* _SHORT EXERCISE_: Copy the records below word for word, from the line with "What are the" to the line with "I want to click", including both of those lines.
+++
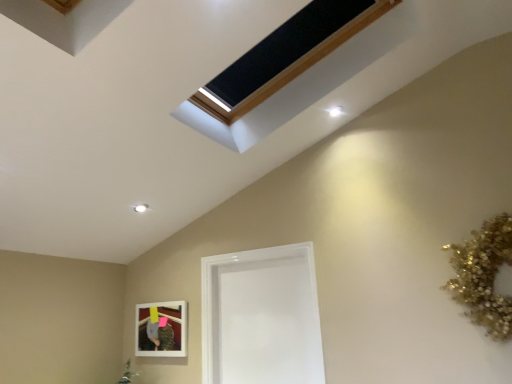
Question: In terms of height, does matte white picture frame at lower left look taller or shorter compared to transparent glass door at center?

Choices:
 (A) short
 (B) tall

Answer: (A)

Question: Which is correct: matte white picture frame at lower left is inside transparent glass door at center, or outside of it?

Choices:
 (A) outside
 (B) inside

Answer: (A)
+++
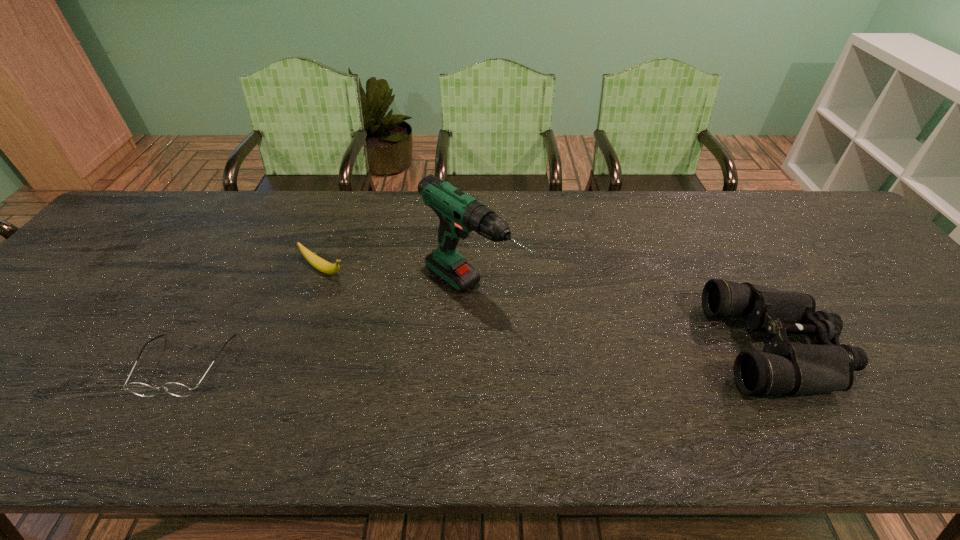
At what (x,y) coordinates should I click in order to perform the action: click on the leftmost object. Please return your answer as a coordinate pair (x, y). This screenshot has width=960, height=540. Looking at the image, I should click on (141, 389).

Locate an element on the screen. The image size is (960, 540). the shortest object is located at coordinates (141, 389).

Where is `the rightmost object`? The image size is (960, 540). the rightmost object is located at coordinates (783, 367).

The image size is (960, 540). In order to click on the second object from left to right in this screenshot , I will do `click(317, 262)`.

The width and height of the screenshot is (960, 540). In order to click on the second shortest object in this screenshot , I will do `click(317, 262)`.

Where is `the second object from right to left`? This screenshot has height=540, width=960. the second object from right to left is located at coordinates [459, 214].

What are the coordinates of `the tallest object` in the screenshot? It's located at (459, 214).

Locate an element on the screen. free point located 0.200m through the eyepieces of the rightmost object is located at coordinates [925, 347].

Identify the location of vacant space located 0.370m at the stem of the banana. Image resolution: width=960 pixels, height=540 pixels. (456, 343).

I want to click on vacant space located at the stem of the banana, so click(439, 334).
+++
* _SOLUTION_:
What are the coordinates of `the tallest object` in the screenshot? It's located at (459, 214).

Locate an element on the screen. free point located 0.200m through the eyepieces of the rightmost object is located at coordinates [925, 347].

Identify the location of vacant space located 0.370m at the stem of the banana. Image resolution: width=960 pixels, height=540 pixels. (456, 343).

I want to click on vacant space located at the stem of the banana, so click(439, 334).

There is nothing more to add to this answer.